**MATERIAL FOR THIS EXERCISE:**
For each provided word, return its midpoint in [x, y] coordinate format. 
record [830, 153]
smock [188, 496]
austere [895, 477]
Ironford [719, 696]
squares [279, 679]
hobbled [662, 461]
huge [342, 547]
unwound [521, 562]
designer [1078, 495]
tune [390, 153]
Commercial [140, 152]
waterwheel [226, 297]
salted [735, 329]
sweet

**AIM:** Reproduce all of the records above verbatim, with nothing changed or left out.

**ANSWER TO THE PROBLEM:**
For each provided word, return its midpoint in [x, y] coordinate format. 
record [830, 153]
smock [188, 496]
austere [895, 477]
Ironford [719, 696]
squares [279, 679]
hobbled [662, 461]
huge [342, 547]
unwound [521, 562]
designer [1078, 495]
tune [390, 153]
Commercial [140, 152]
waterwheel [226, 297]
salted [735, 329]
sweet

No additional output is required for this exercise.